Throughout the entries below, report every line where "none" is found.

--------------------

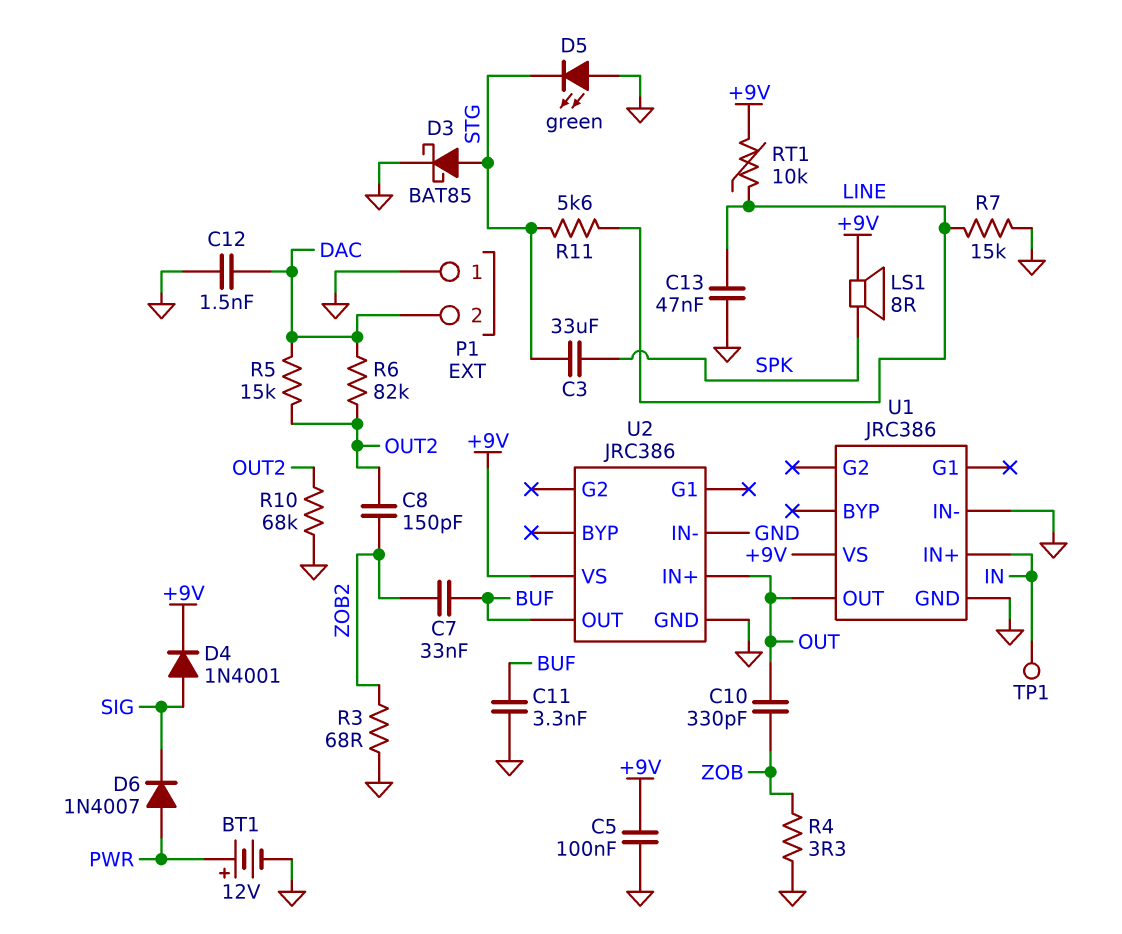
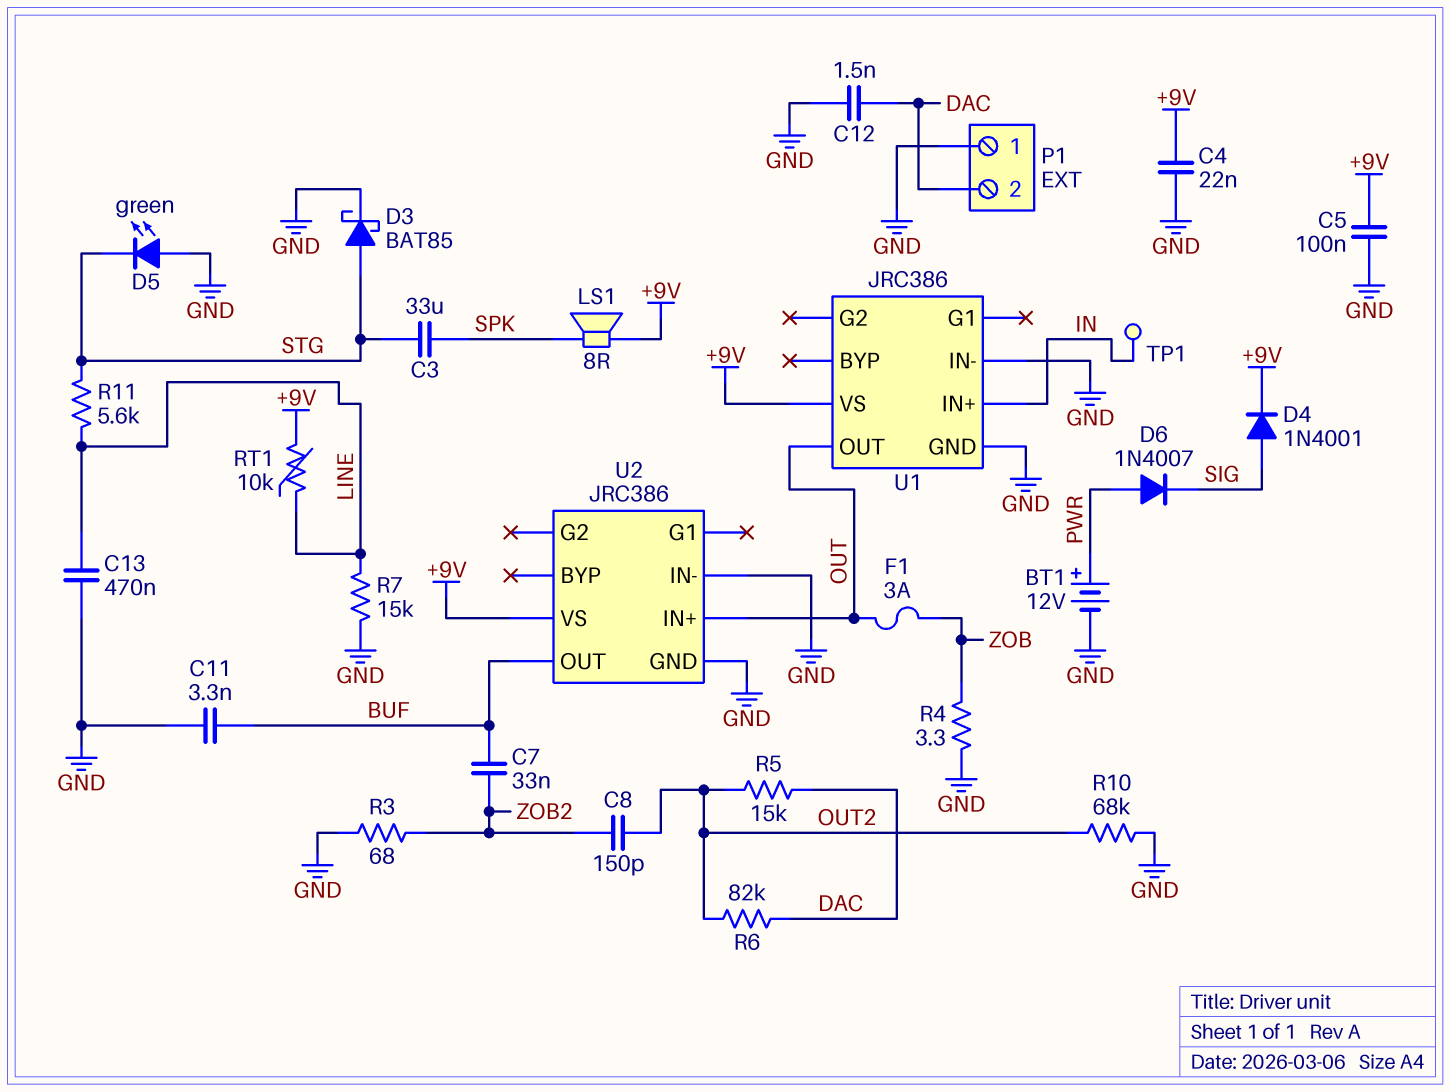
C4: none -> 22nF (+9V, GND)
C10: 330pF (OUT, ZOB) -> none
C13: 47nF (GND, LINE) -> 470nF (GND, LINE)
F1: none -> 3A (OUT, ZOB)

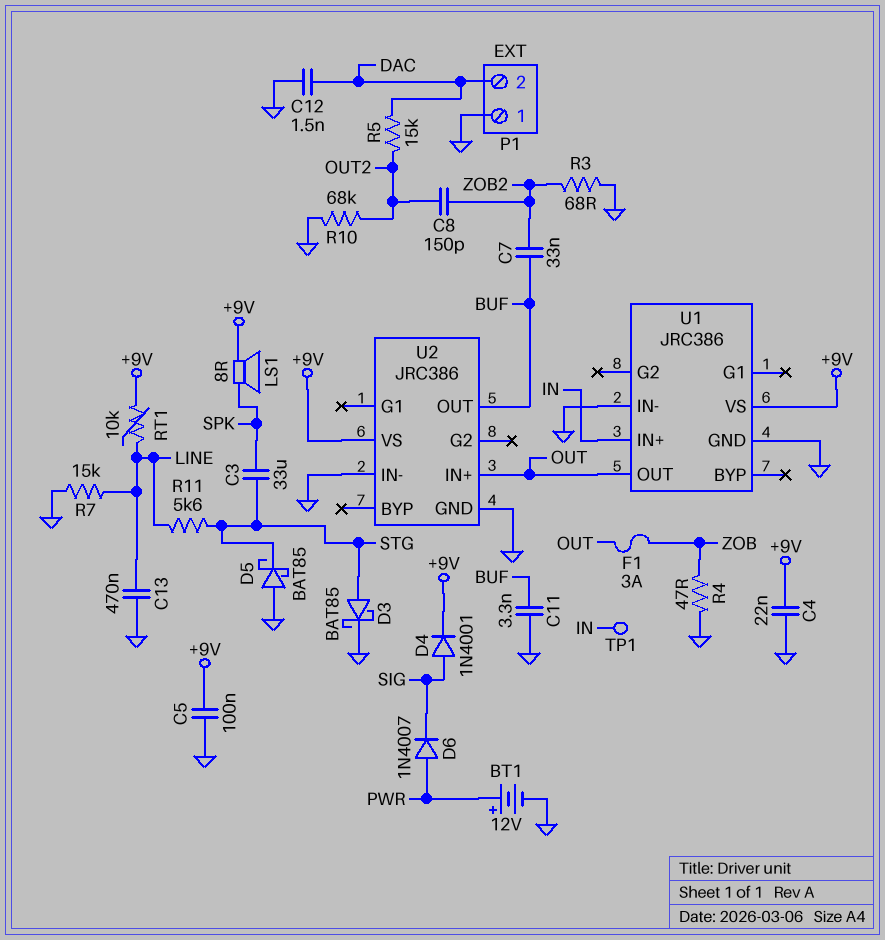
D5: LED green (A GND, K STG) -> schottky BAT85 (A GND, K STG)
R4: 3.3 (GND, ZOB) -> 47 (GND, ZOB)
R6: 82k (DAC, OUT2) -> none

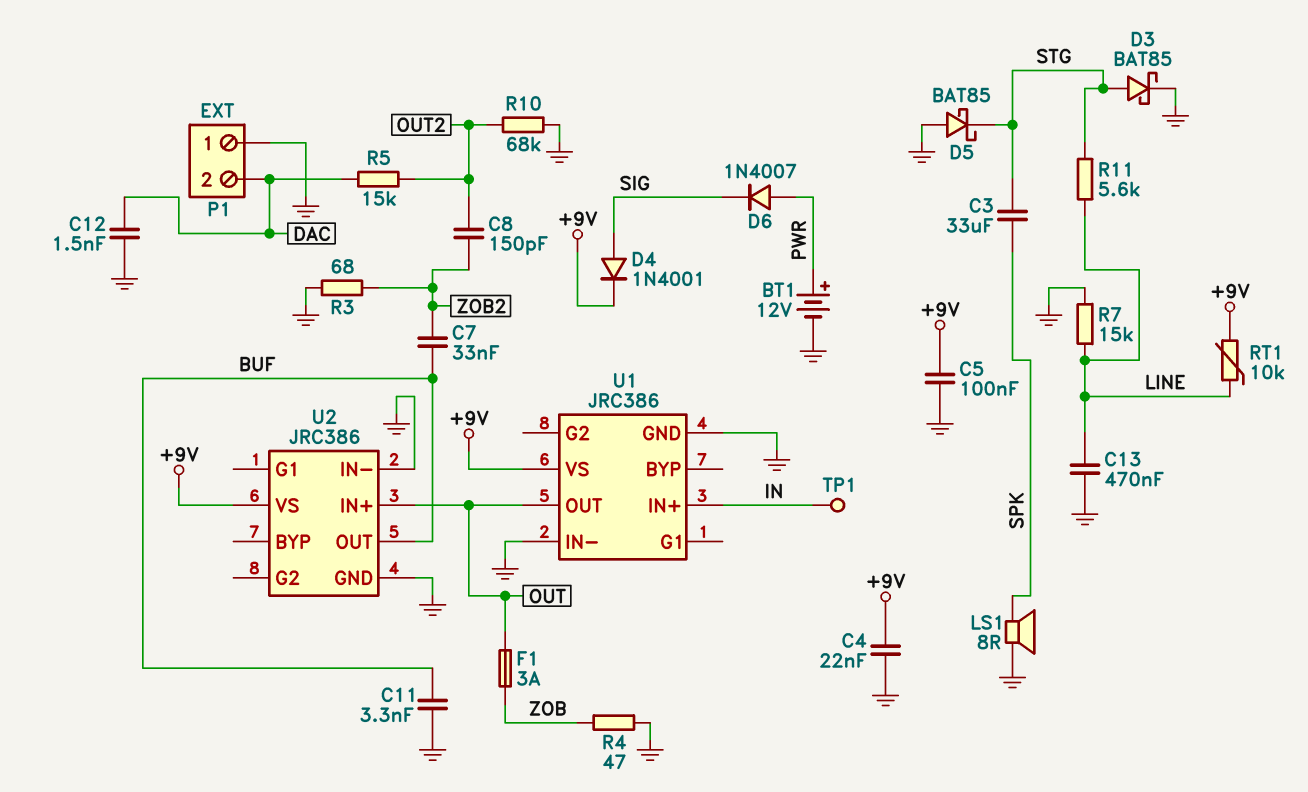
LS1: speaker 8R (+9V, SPK) -> speaker 8R (GND, SPK)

--------------------

▶ [Expected answer]:
C4: none -> 22nF (+9V, GND)
C10: 330pF (OUT, ZOB) -> none
F1: none -> 3A (OUT, ZOB)
R6: 82k (DAC, OUT2) -> none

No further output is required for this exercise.